DATA FOR THIS TASK

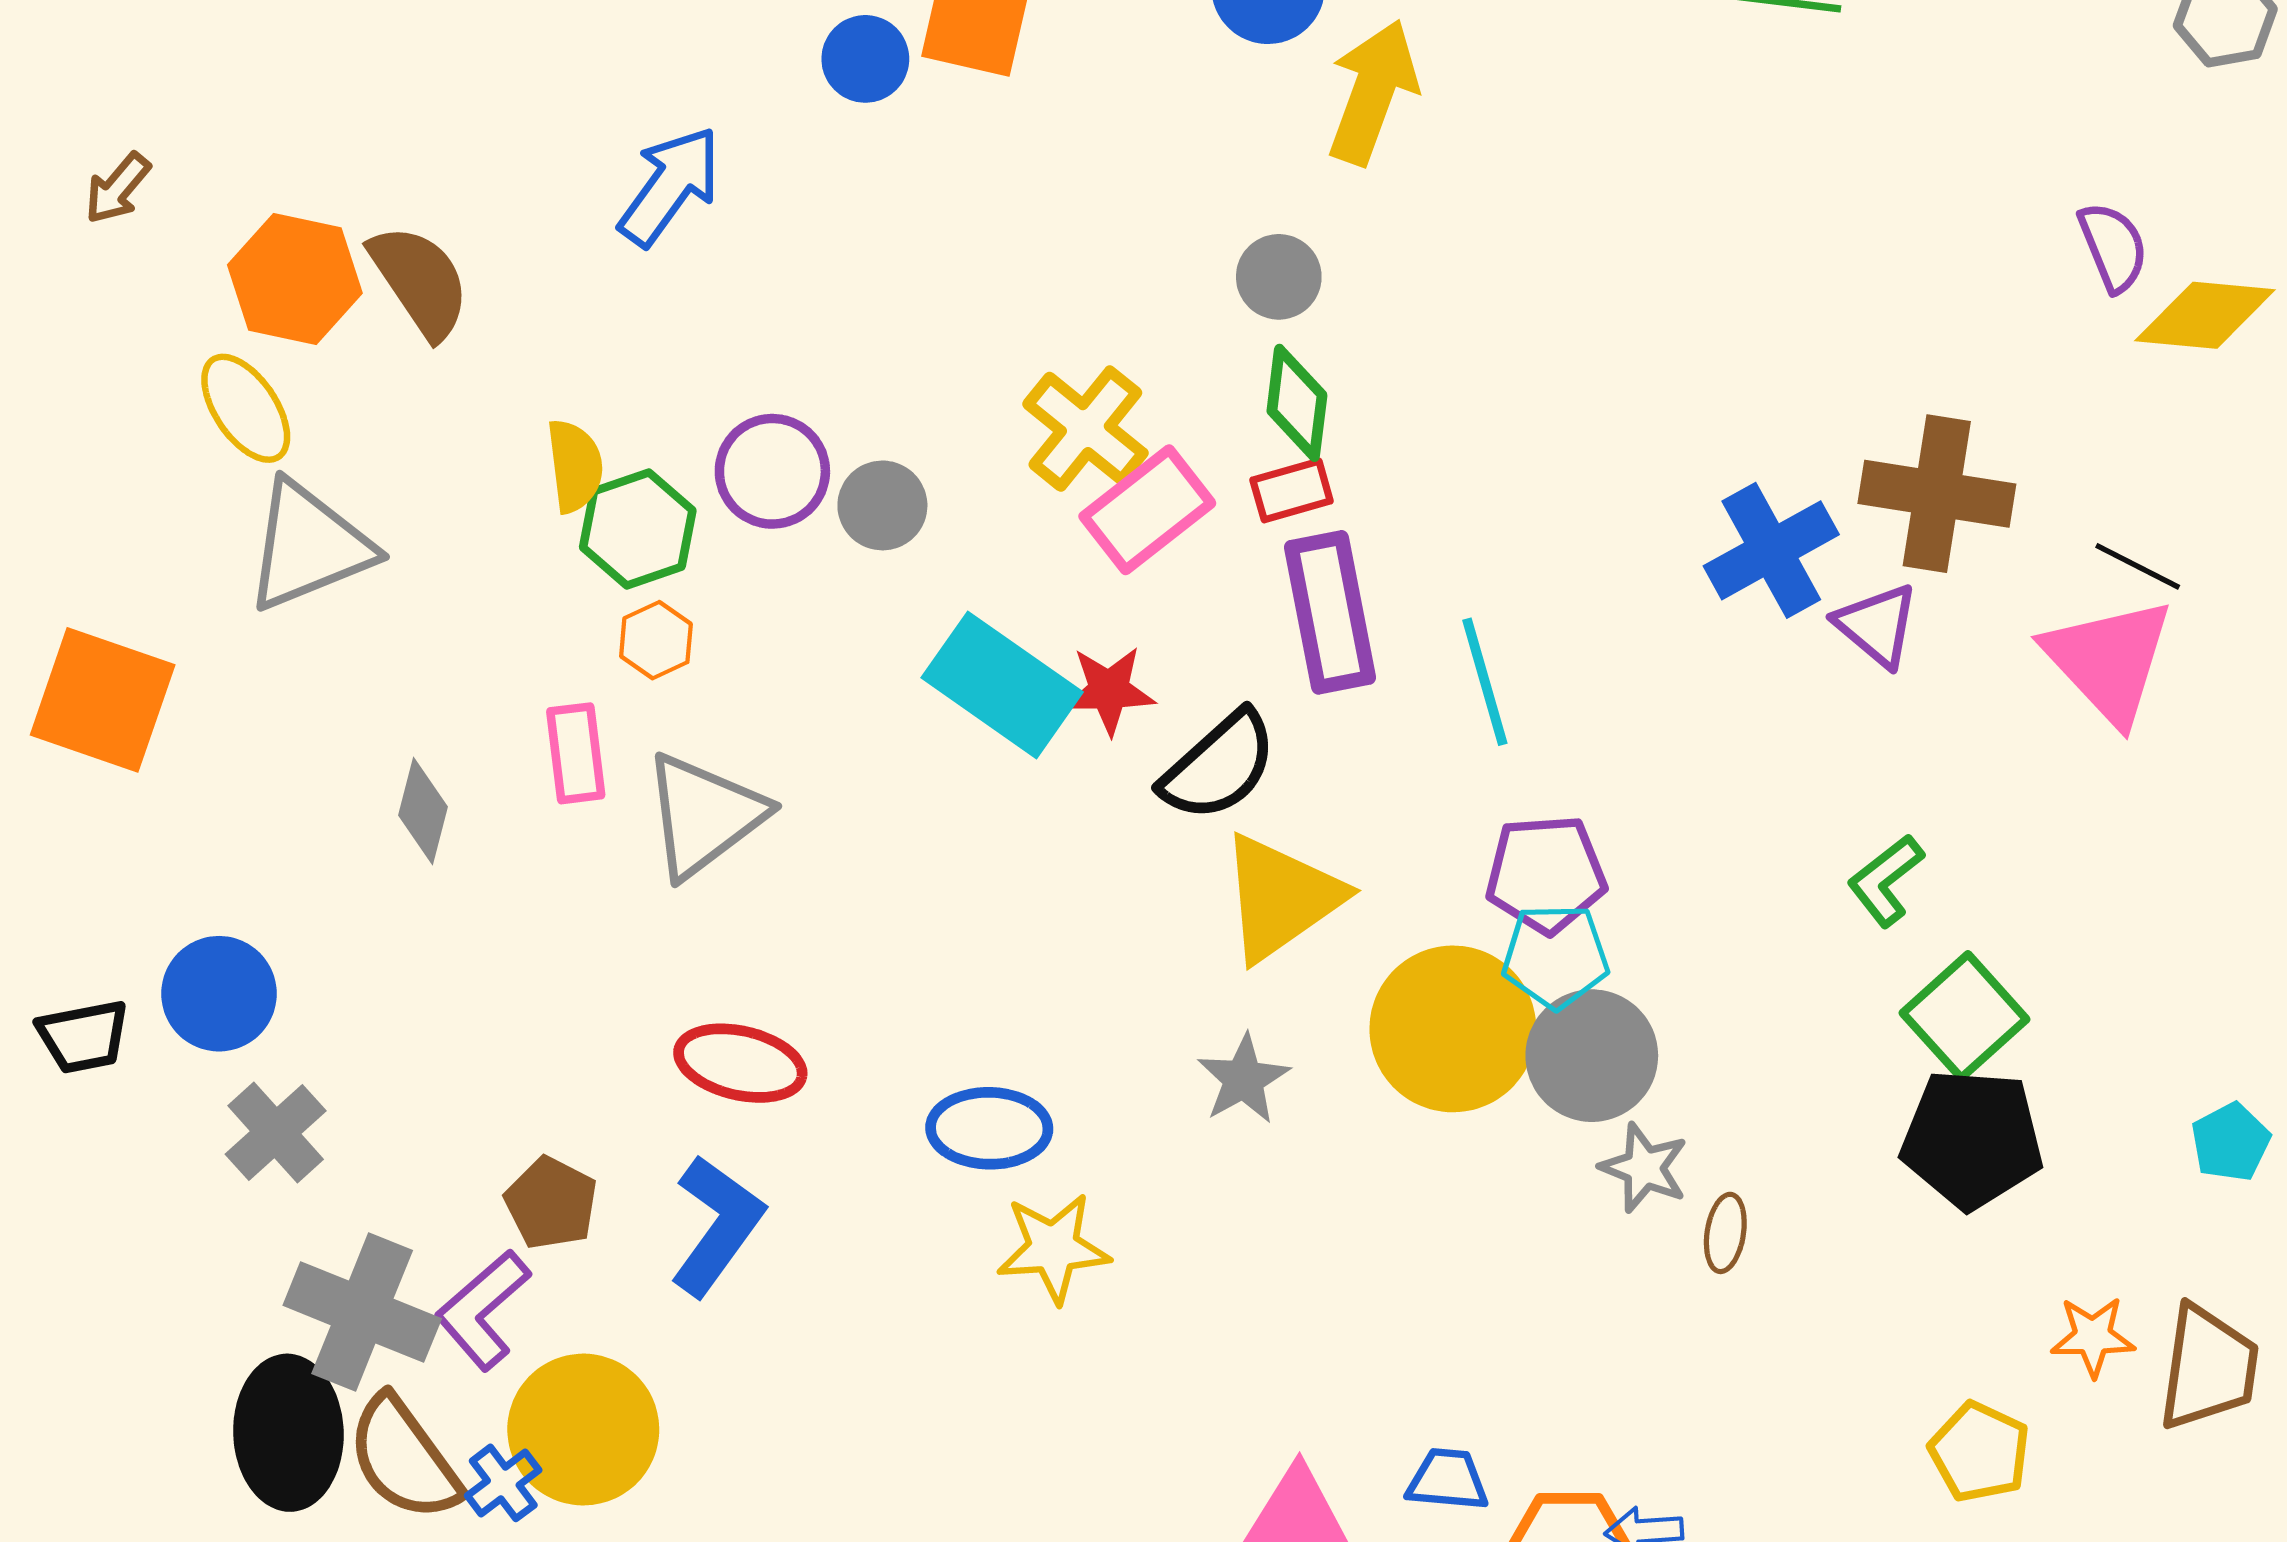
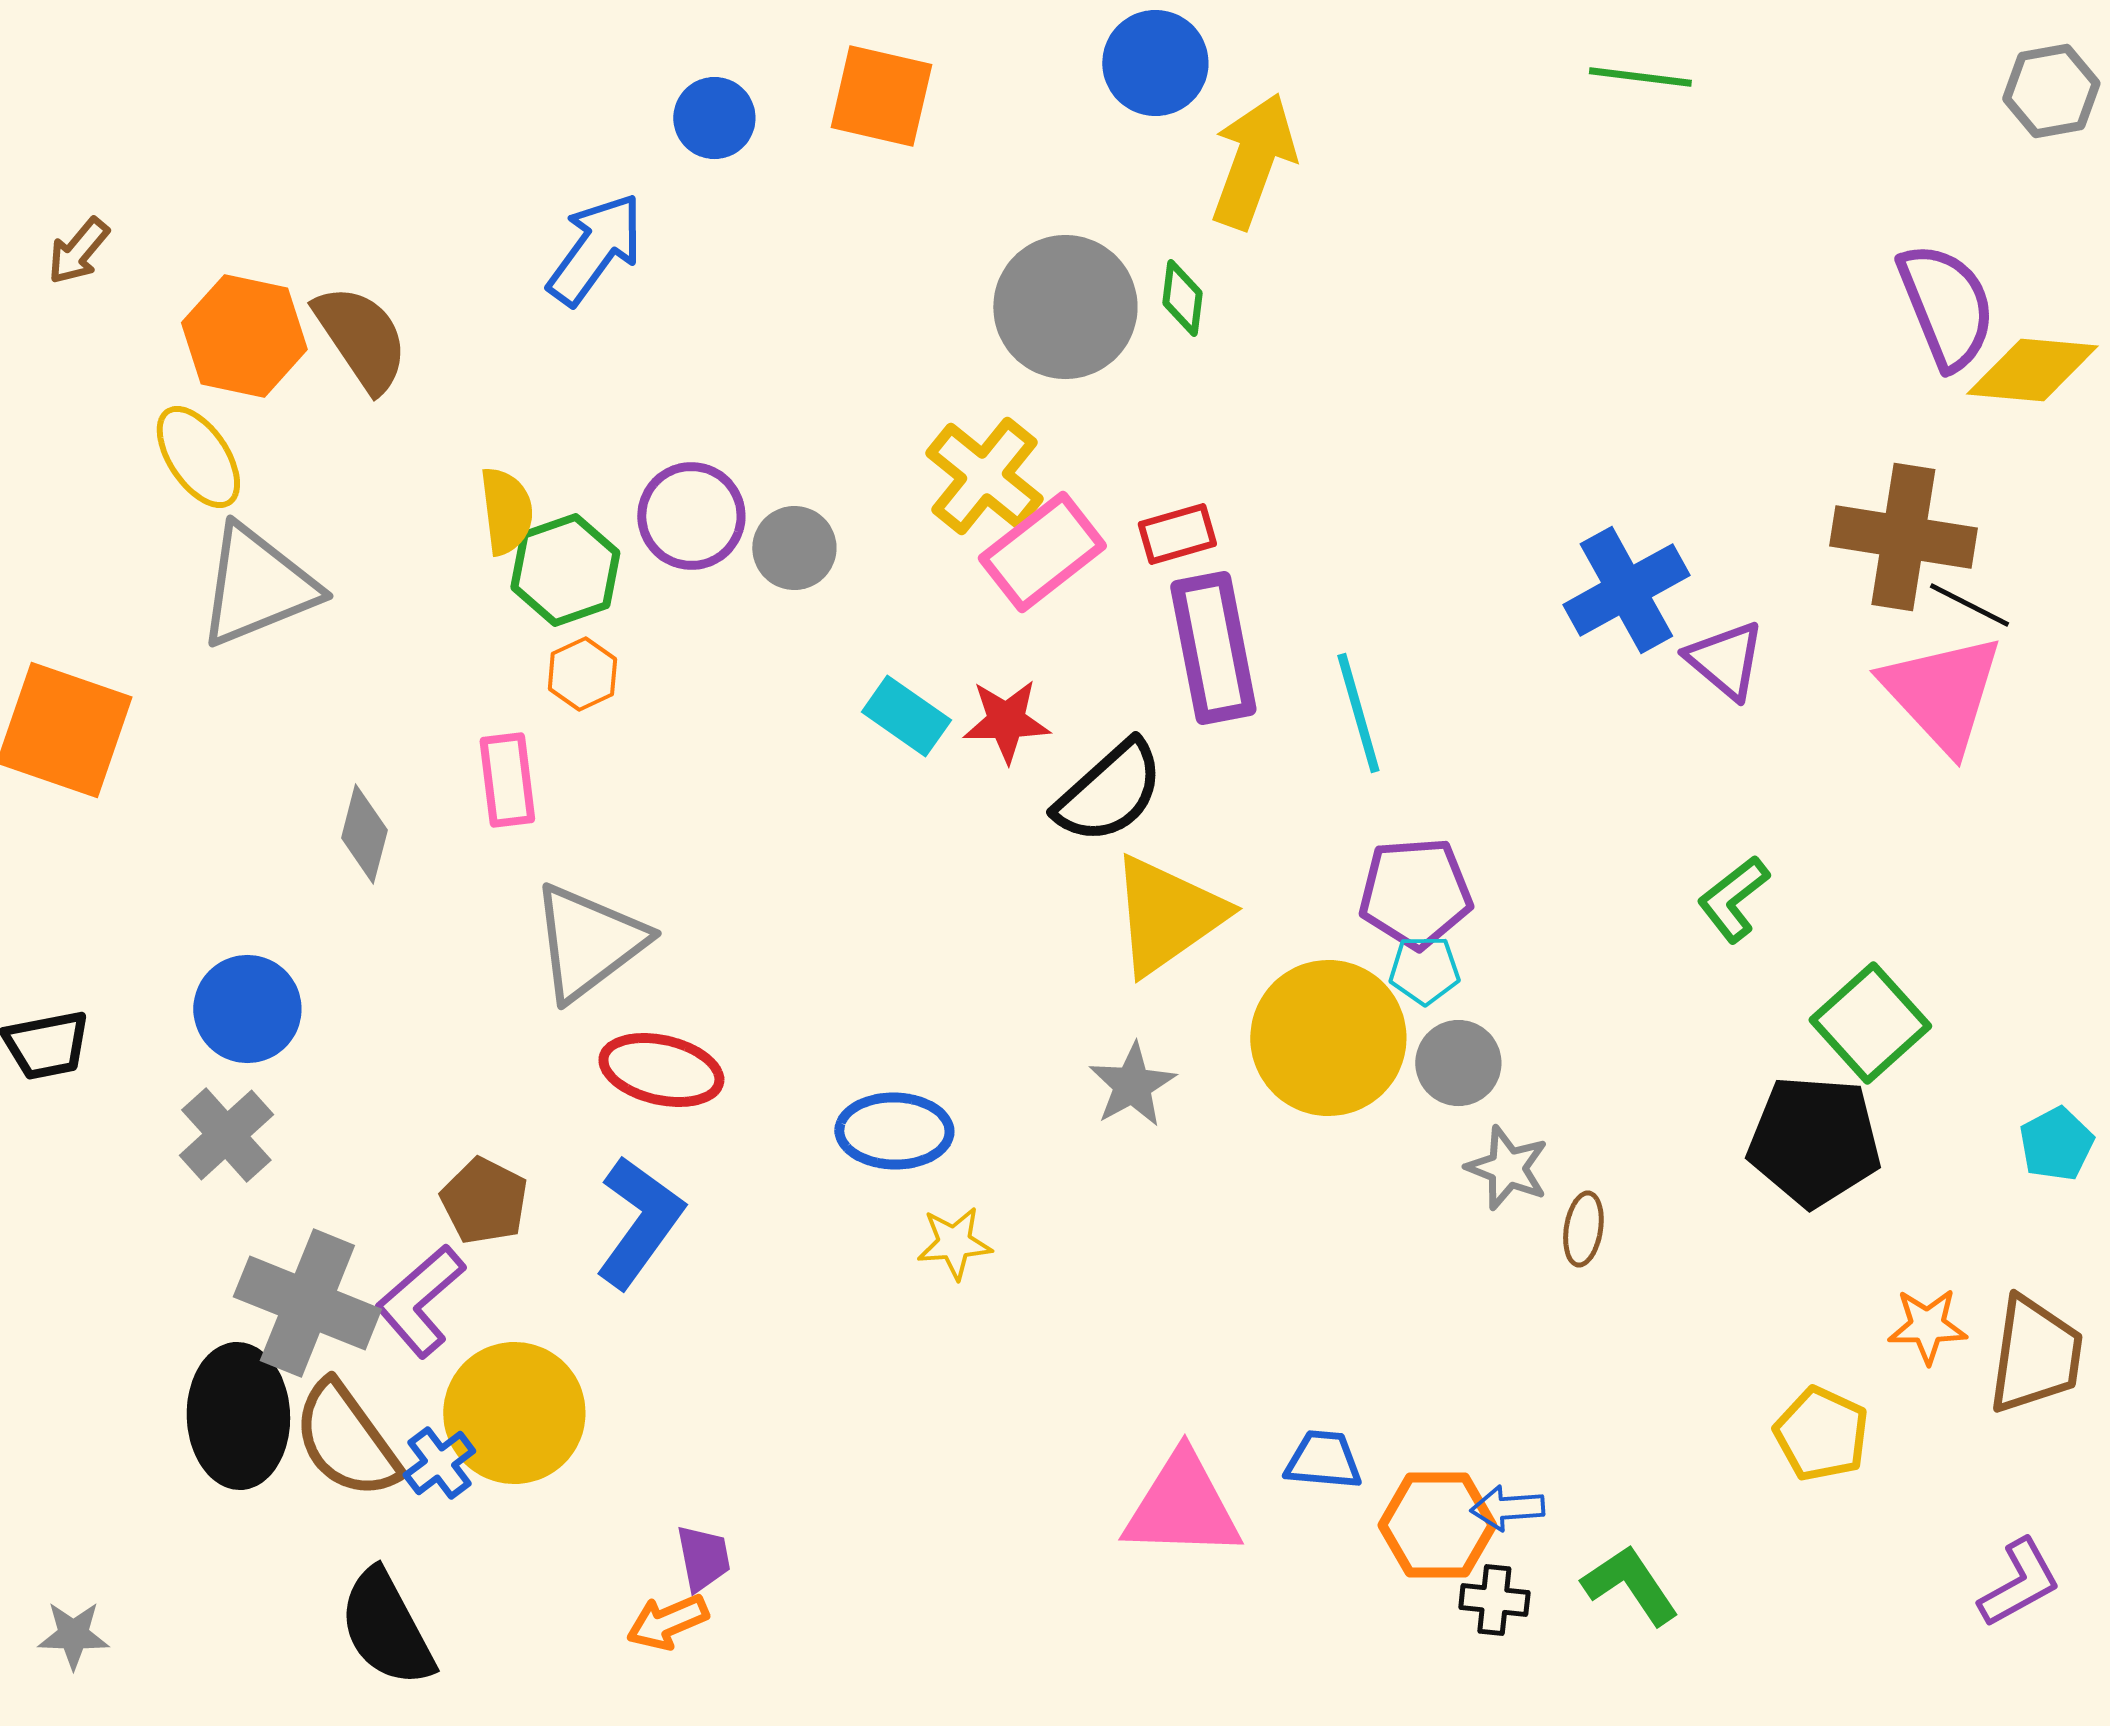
blue circle: (865, 59) -> (714, 118), moved
purple semicircle: (2113, 247) -> (1946, 306), size x1.5
gray circle: (1279, 277) -> (1065, 307), moved, size x1.8
green diamond: (1297, 403) -> (1182, 298), moved, size x0.7
brown cross: (1937, 494) -> (1903, 537), moved
cyan rectangle: (1002, 685) -> (906, 716), size x0.6
gray triangle: (704, 815) -> (588, 942), moved
cyan pentagon: (1555, 956) -> (1424, 970), size x0.7
blue circle: (219, 994) -> (247, 1009), moved
green square: (1965, 1016) -> (1870, 1023), moved
gray circle: (1592, 1056) -> (1458, 1063), size x0.7
yellow star: (1053, 1248) -> (954, 1243), size x0.7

PROBLEM REQUIREMENTS
The listing above, line by line: print it exactly, but not its pictures.

RESPONSE
blue circle: (865, 59) -> (714, 118), moved
purple semicircle: (2113, 247) -> (1946, 306), size x1.5
gray circle: (1279, 277) -> (1065, 307), moved, size x1.8
green diamond: (1297, 403) -> (1182, 298), moved, size x0.7
brown cross: (1937, 494) -> (1903, 537), moved
cyan rectangle: (1002, 685) -> (906, 716), size x0.6
gray triangle: (704, 815) -> (588, 942), moved
cyan pentagon: (1555, 956) -> (1424, 970), size x0.7
blue circle: (219, 994) -> (247, 1009), moved
green square: (1965, 1016) -> (1870, 1023), moved
gray circle: (1592, 1056) -> (1458, 1063), size x0.7
yellow star: (1053, 1248) -> (954, 1243), size x0.7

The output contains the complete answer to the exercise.